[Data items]
*****

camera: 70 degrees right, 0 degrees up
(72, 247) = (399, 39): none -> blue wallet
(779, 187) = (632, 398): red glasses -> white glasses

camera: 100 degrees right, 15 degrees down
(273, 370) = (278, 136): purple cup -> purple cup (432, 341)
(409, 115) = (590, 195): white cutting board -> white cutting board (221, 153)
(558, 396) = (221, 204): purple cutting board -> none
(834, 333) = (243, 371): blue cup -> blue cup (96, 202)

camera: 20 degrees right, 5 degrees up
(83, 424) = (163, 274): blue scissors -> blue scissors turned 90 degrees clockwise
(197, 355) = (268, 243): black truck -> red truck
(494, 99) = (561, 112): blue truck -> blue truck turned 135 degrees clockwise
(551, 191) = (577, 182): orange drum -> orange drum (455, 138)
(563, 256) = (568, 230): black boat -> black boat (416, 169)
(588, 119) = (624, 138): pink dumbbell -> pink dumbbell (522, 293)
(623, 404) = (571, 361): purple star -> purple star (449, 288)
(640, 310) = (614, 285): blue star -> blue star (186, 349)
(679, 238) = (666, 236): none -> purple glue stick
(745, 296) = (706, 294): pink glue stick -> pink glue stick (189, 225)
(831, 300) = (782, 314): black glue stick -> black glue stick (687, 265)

*****

- [WORK TO BE COMPLETED]: Copy every line above that includes the string "stick".

- [SOLUTION TO THE PROBLEM]:
(679, 238) = (666, 236): none -> purple glue stick
(745, 296) = (706, 294): pink glue stick -> pink glue stick (189, 225)
(831, 300) = (782, 314): black glue stick -> black glue stick (687, 265)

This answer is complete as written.